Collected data
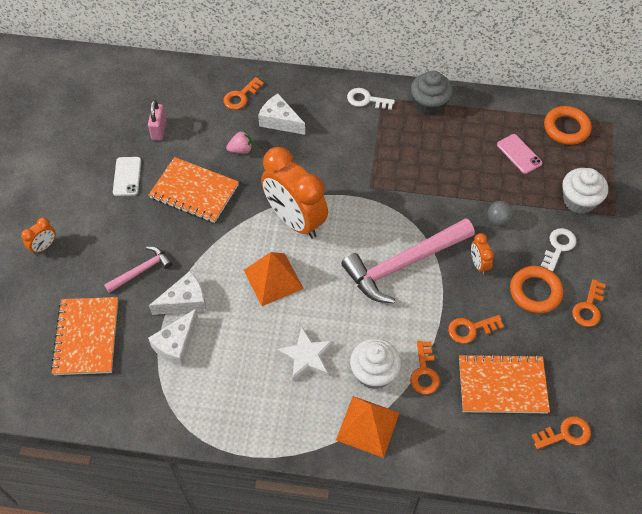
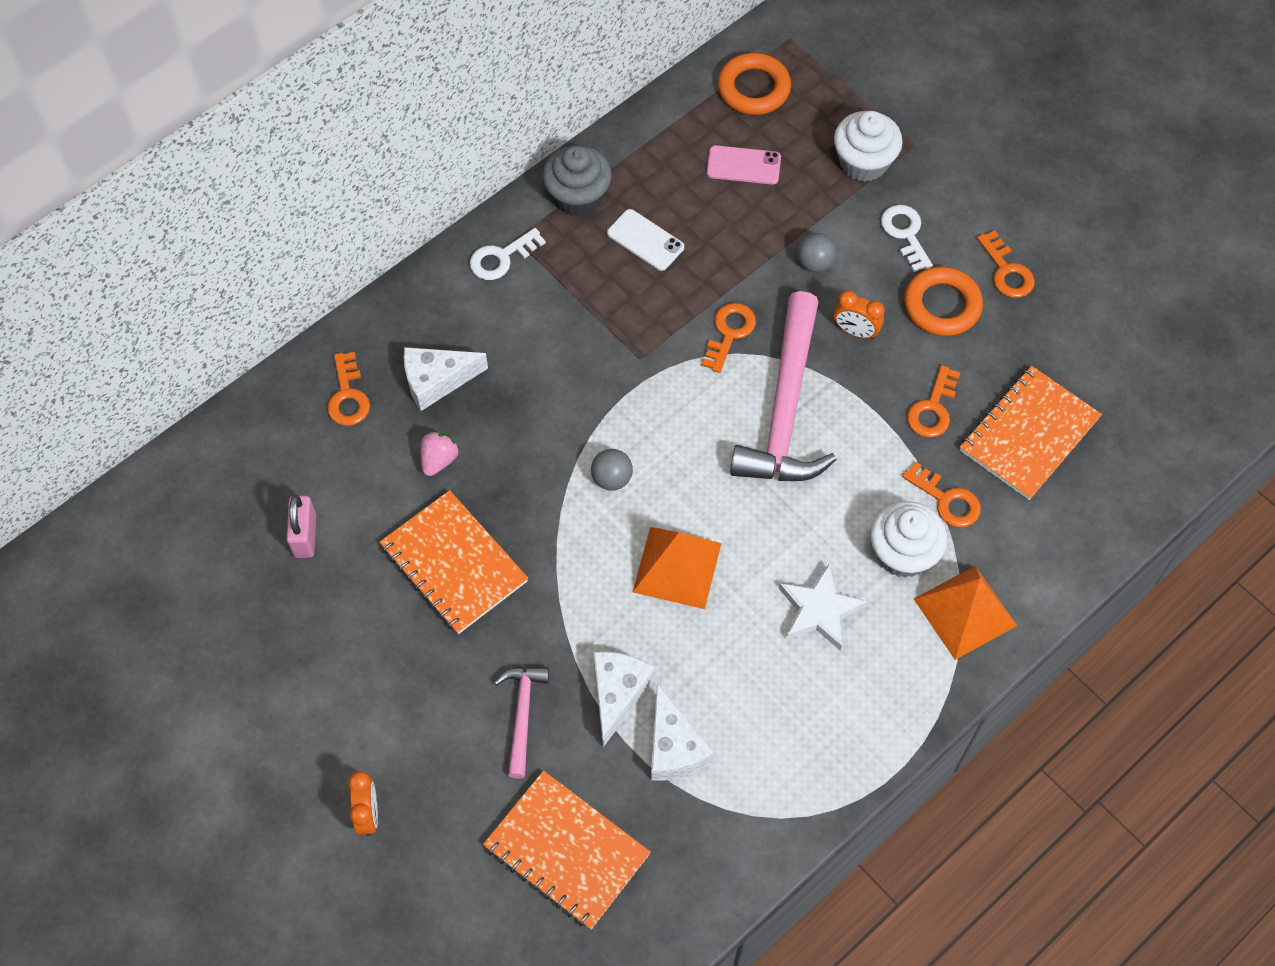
camera: 50 degrees left, 5 degrees up
(127, 176) = (347, 630): white phone -> white phone (645, 240)
(159, 130) = (305, 536): pink padlock -> pink padlock turned 45 degrees clockwise
(194, 191) = (454, 564): orange notebook -> orange notebook turned 75 degrees clockwise
(295, 220) = (612, 478): orange clock -> grey ball
(565, 434) = (1135, 421): orange key -> orange key (729, 333)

Aim of the task — Down to the last line, set down the data above exactly, and omit all images.

Written answer —
camera: 50 degrees left, 5 degrees up
(127, 176) = (347, 630): white phone -> white phone (645, 240)
(159, 130) = (305, 536): pink padlock -> pink padlock turned 45 degrees clockwise
(194, 191) = (454, 564): orange notebook -> orange notebook turned 75 degrees clockwise
(295, 220) = (612, 478): orange clock -> grey ball
(565, 434) = (1135, 421): orange key -> orange key (729, 333)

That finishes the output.